#### Activity
All of the entries must be reproduced exactly, with no images carried over.

═════ The data

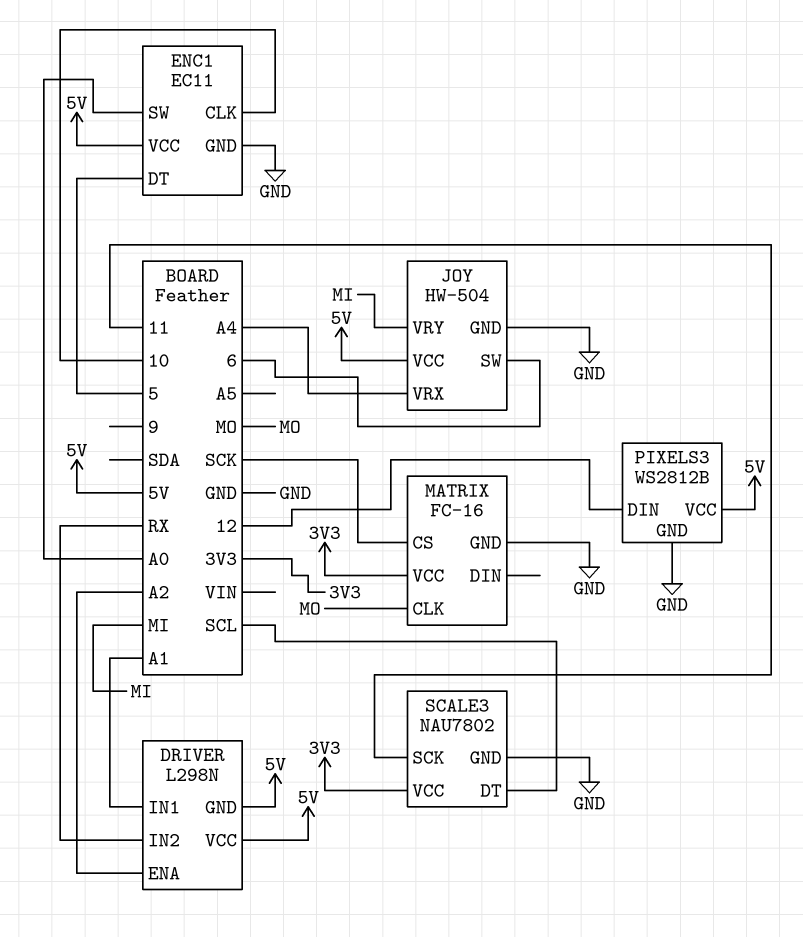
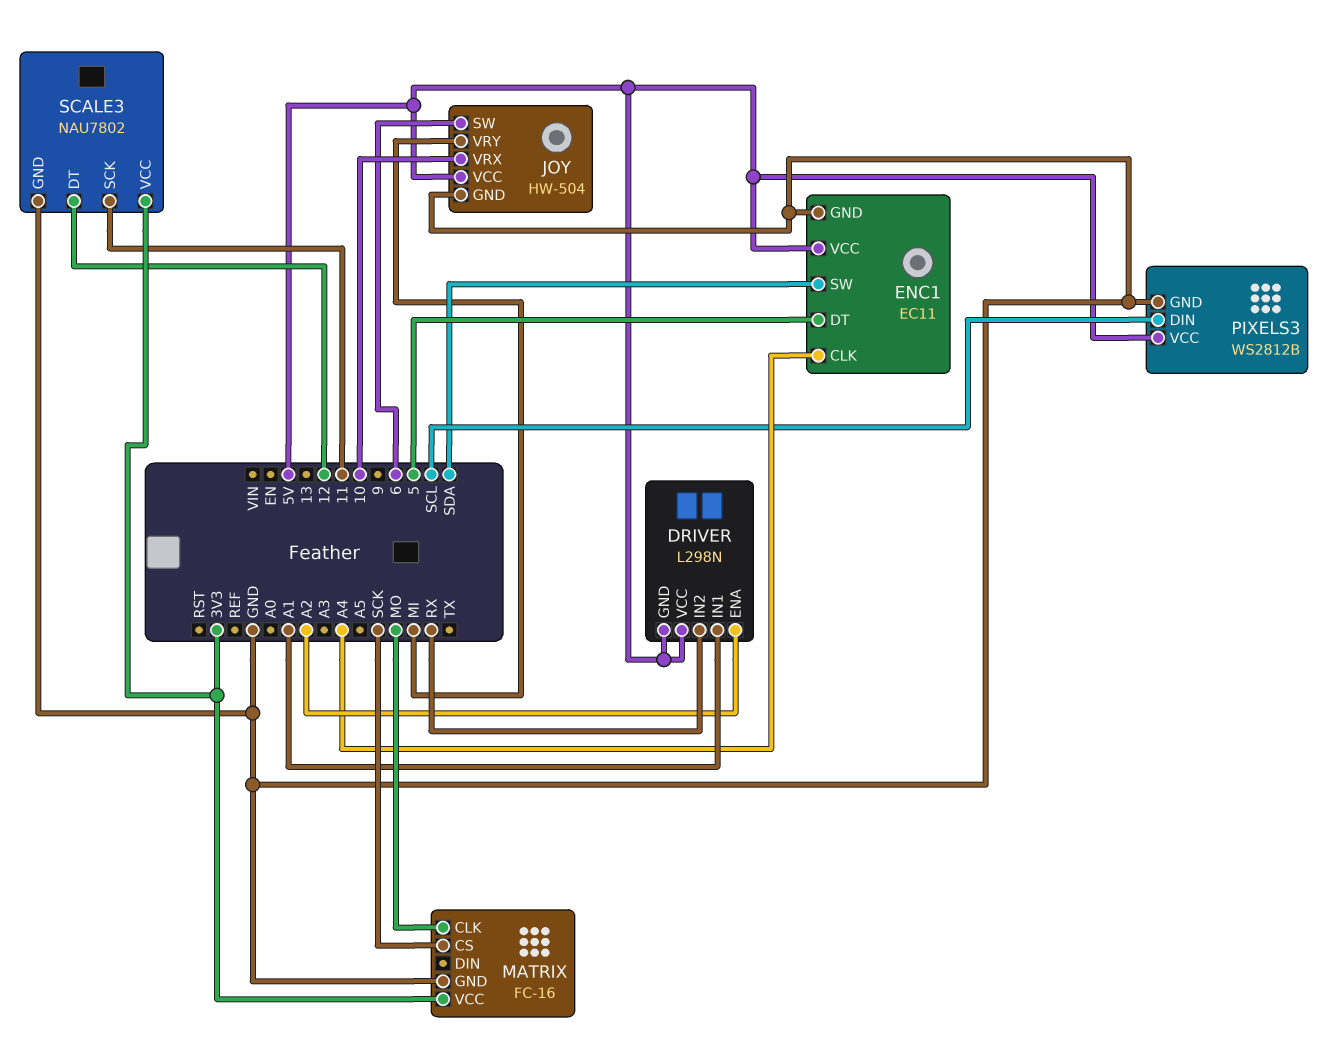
ENC1 pin CLK: 10 -> A4
ENC1 pin SW: A0 -> SDA
JOY pin VRX: A4 -> 10
PIXELS3 pin DIN: 12 -> SCL
SCALE3 pin DT: SCL -> 12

══════════

#### Answer section
ENC1 pin CLK: 10 -> A4
ENC1 pin SW: A0 -> SDA
JOY pin VRX: A4 -> 10
PIXELS3 pin DIN: 12 -> SCL
SCALE3 pin DT: SCL -> 12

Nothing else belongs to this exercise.